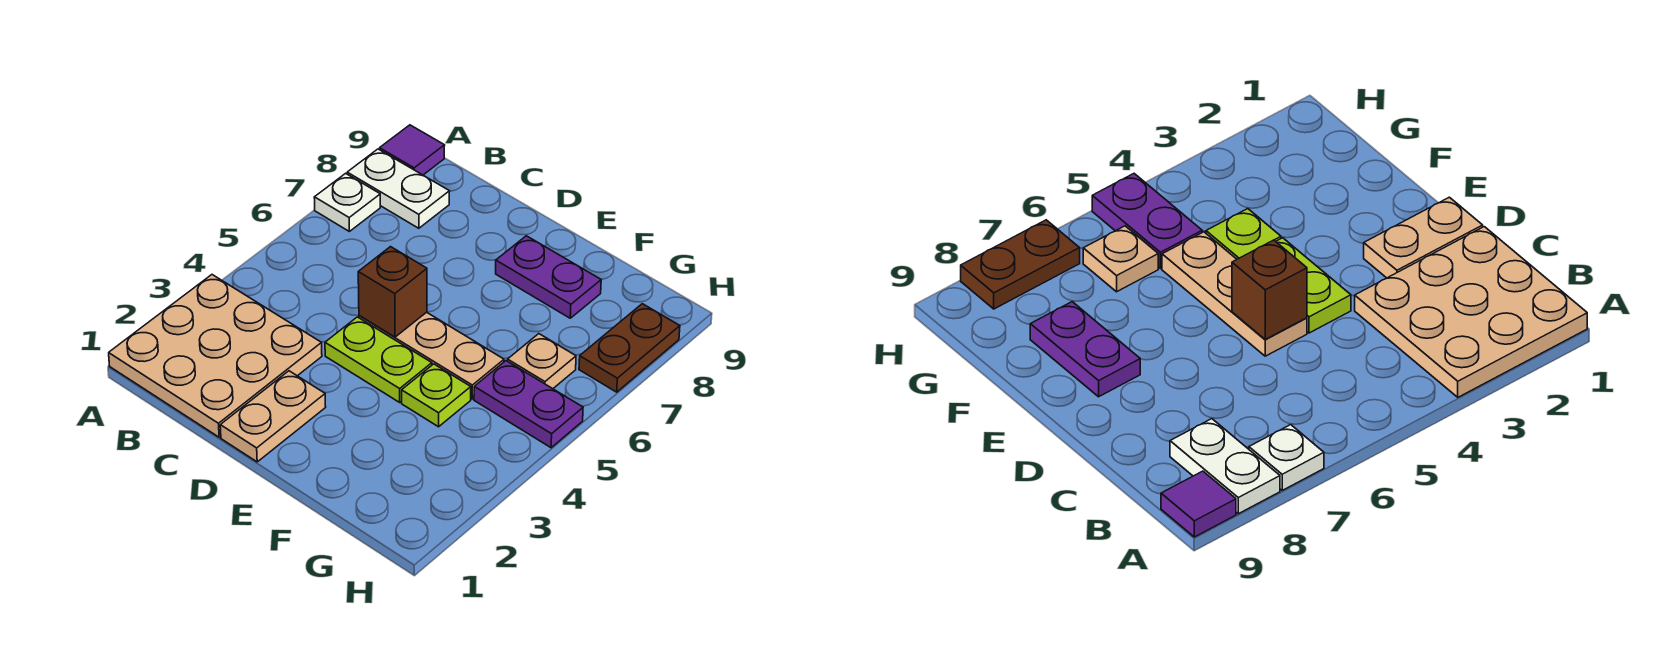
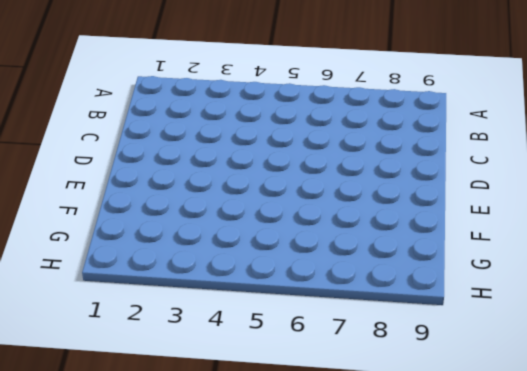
none -> tan plate A1:C3 level 1
none -> white plate A7 level 1
none -> white plate A8:B8 level 1

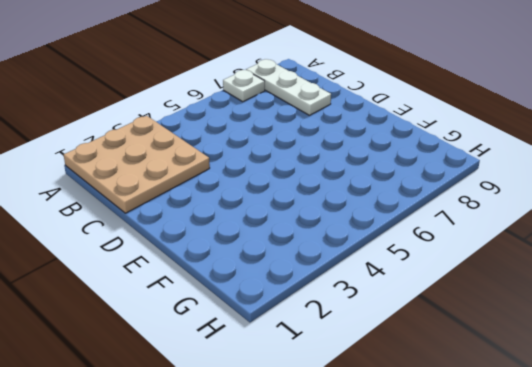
white plate A8:C8 level 1 -> white plate A8:B8 level 1
none -> purple tile A9 level 1
none -> tan plate D1:D2 level 1
none -> lime plate D4:E4 level 1

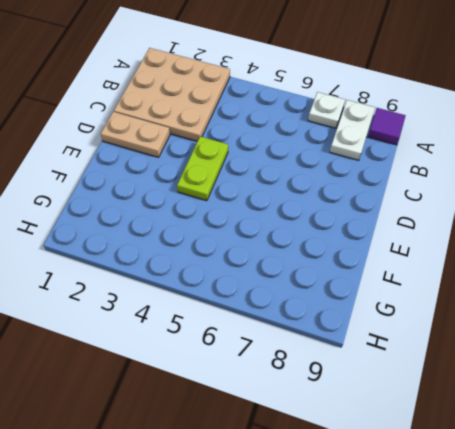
none -> tan plate D5:F5 level 1
none -> purple plate E8:F8 level 1
none -> lime plate F4 level 1

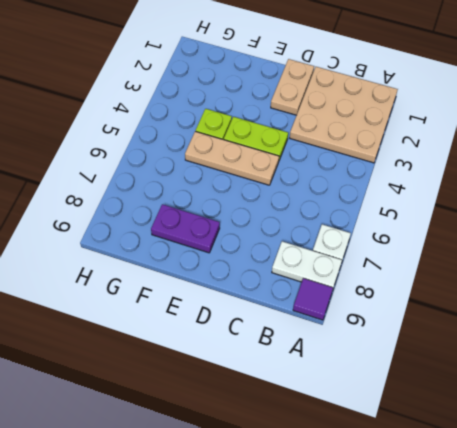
none -> purple plate G5:H5 level 1
none -> tan plate G6 level 1
none -> brown plate H7:H8 level 1

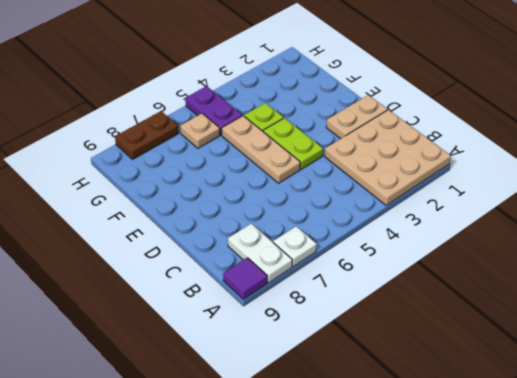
none -> purple plate E8:F8 level 1
none -> brown brick D5 level 2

**PROBLEM:** Above are the entries; copy out every line among them that contains the word "purple".

**SOLUTION:**
none -> purple tile A9 level 1
none -> purple plate E8:F8 level 1
none -> purple plate G5:H5 level 1
none -> purple plate E8:F8 level 1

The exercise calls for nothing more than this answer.